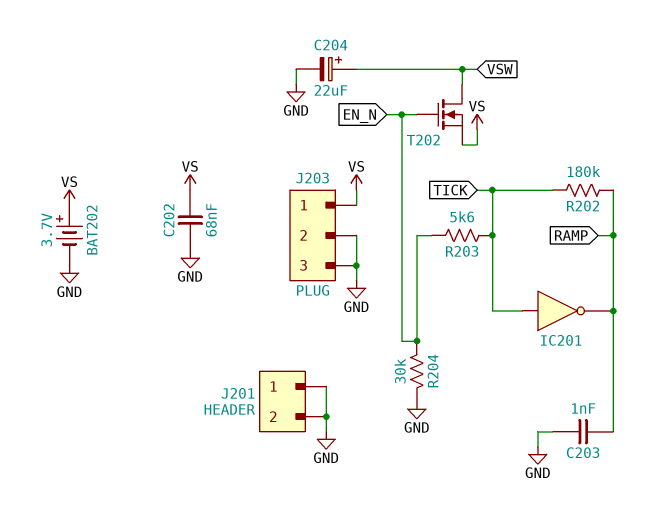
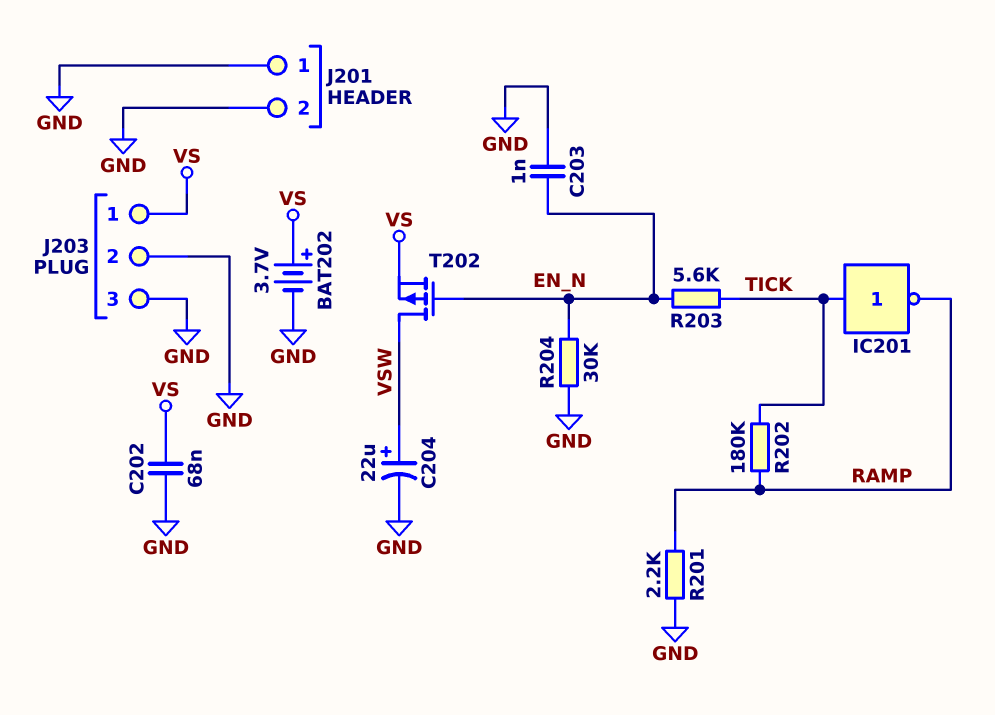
C203: 1nF (GND, RAMP) -> 1nF (EN_N, GND)
R201: none -> 2.2k (GND, RAMP)
T202: NMOS (G EN_N, D VSW, S VS) -> PMOS (G EN_N, D VSW, S VS)

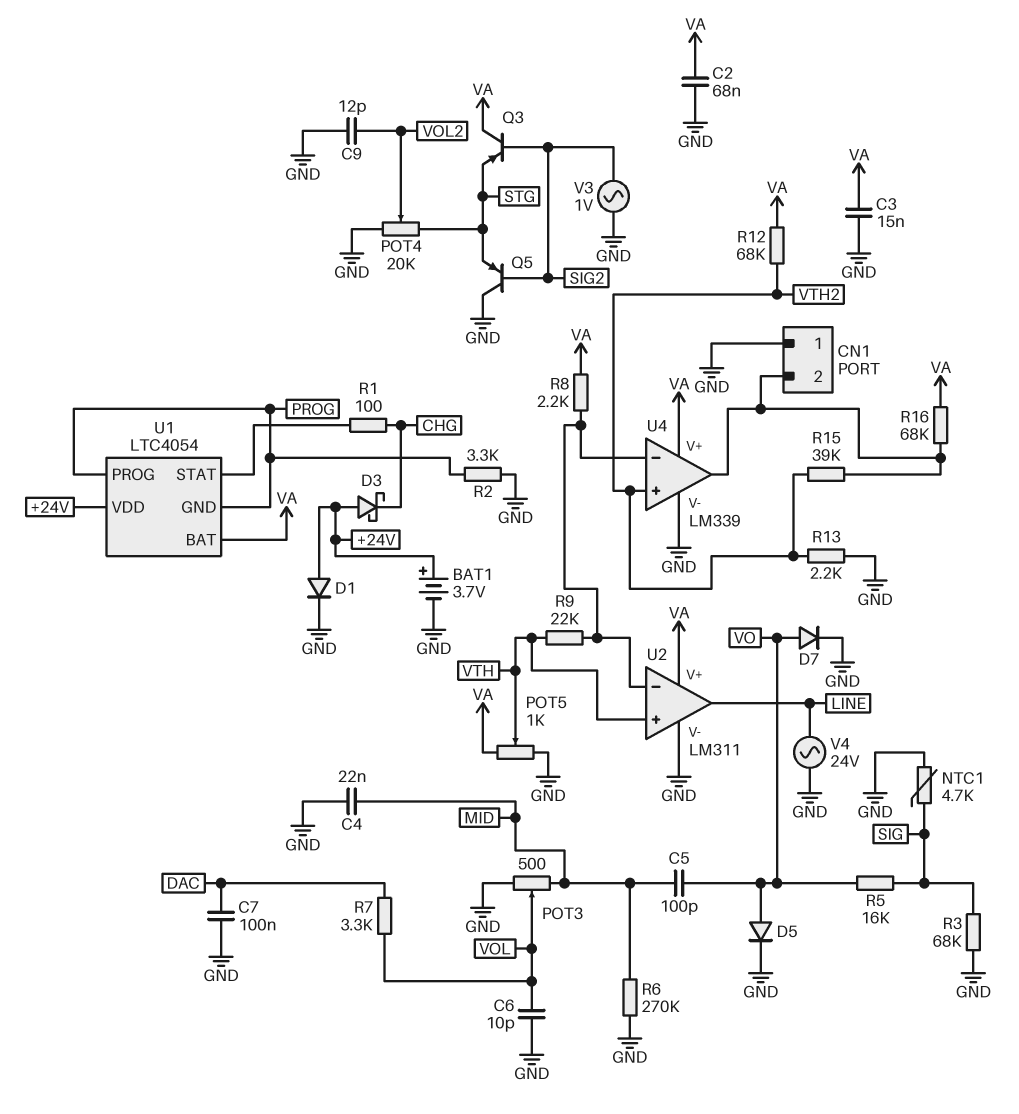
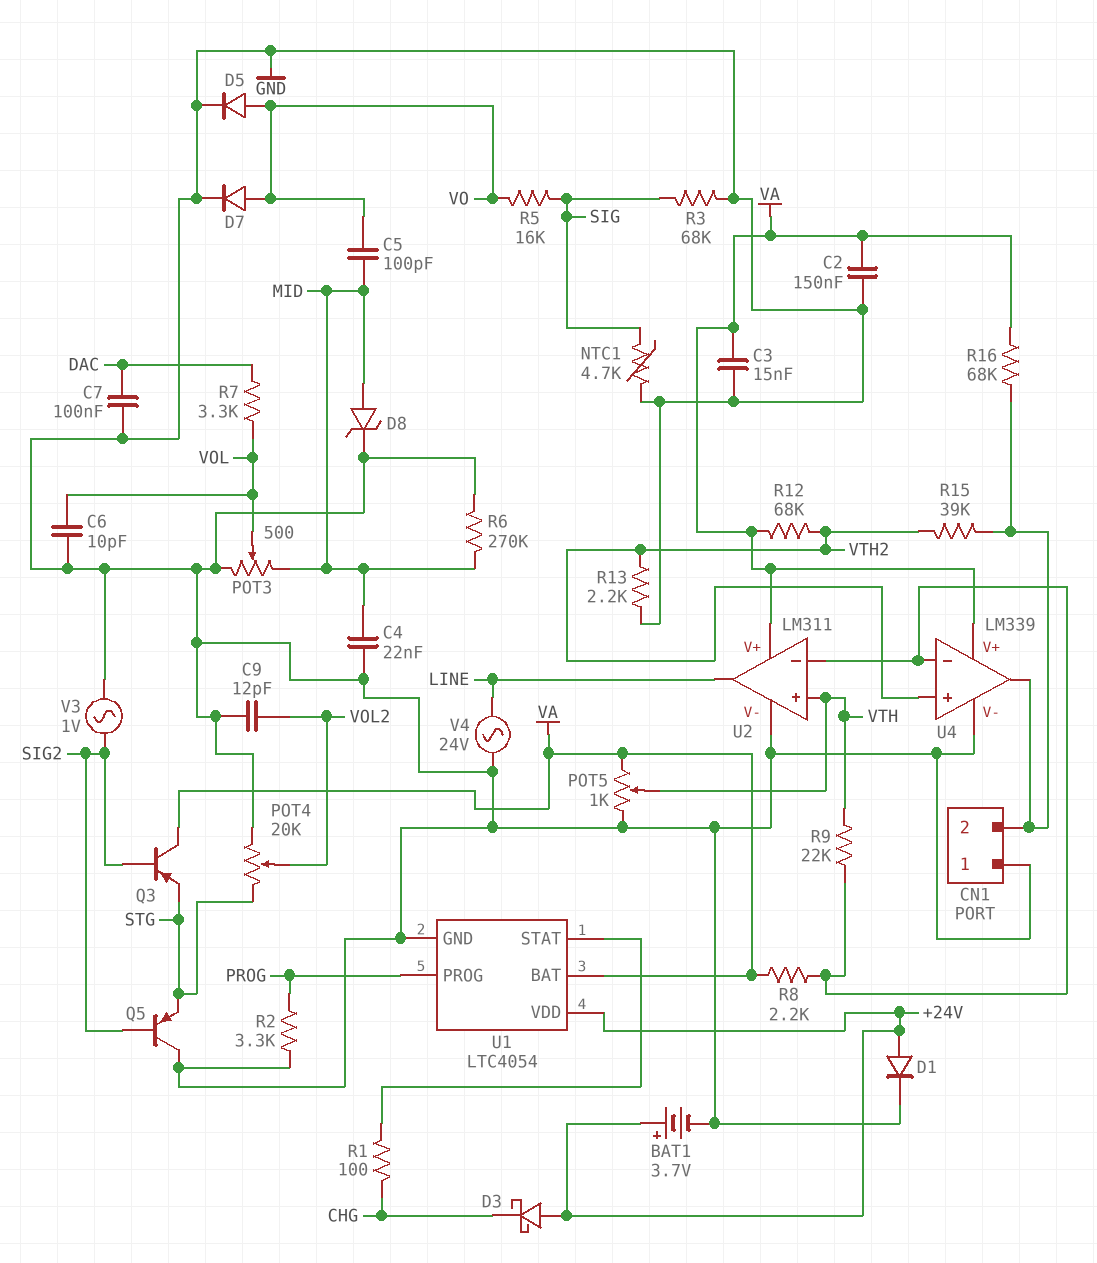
C2: 68nF (GND, VA) -> 150nF (GND, VA)
D8: none -> zener (A MID, K GND)
U1 pin GND: PROG -> GND

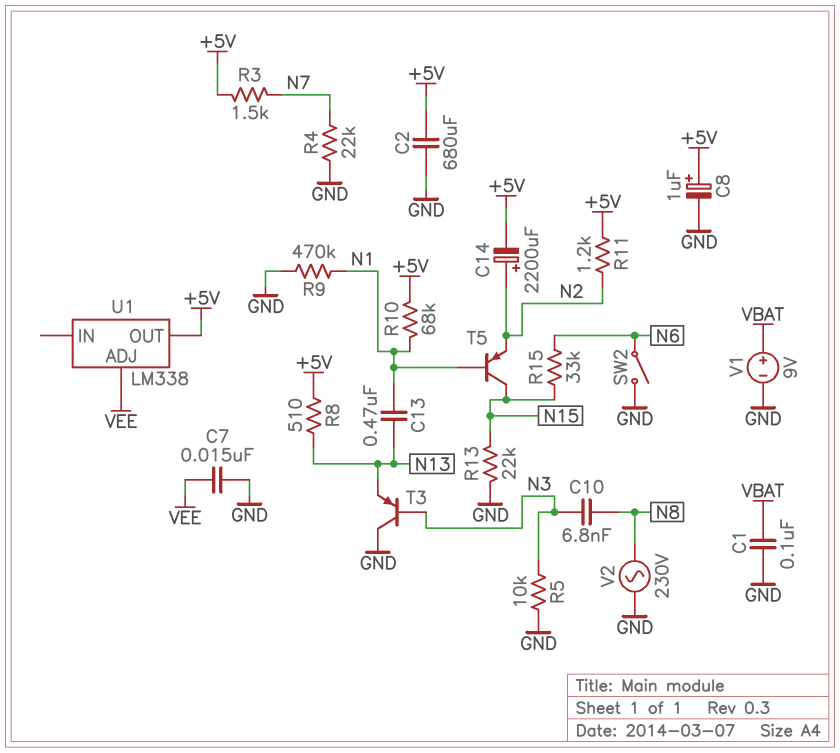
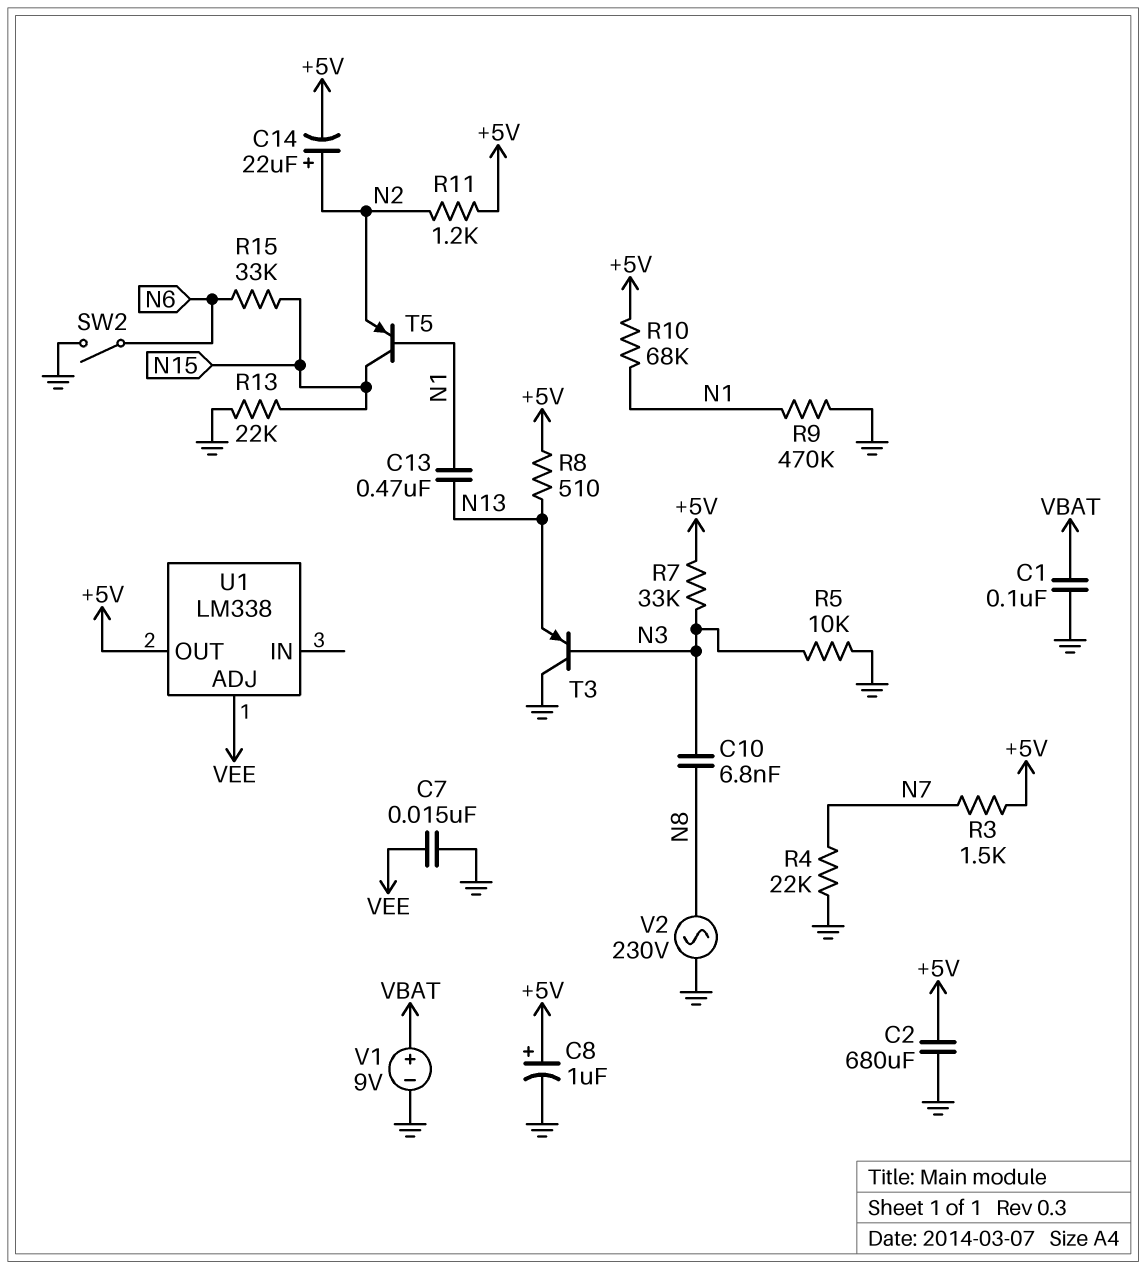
C14: 2200uF (plus N2, minus +5V) -> 22uF (plus N2, minus +5V)
R7: none -> 33k (+5V, N3)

====

Restate word for word the lines from the one holding "R201: none -> 2.2k (GND, RAMP)" down through the last line of the records above, and do not include the pictures.

The answer -
R201: none -> 2.2k (GND, RAMP)
T202: NMOS (G EN_N, D VSW, S VS) -> PMOS (G EN_N, D VSW, S VS)

C2: 68nF (GND, VA) -> 150nF (GND, VA)
D8: none -> zener (A MID, K GND)
U1 pin GND: PROG -> GND

C14: 2200uF (plus N2, minus +5V) -> 22uF (plus N2, minus +5V)
R7: none -> 33k (+5V, N3)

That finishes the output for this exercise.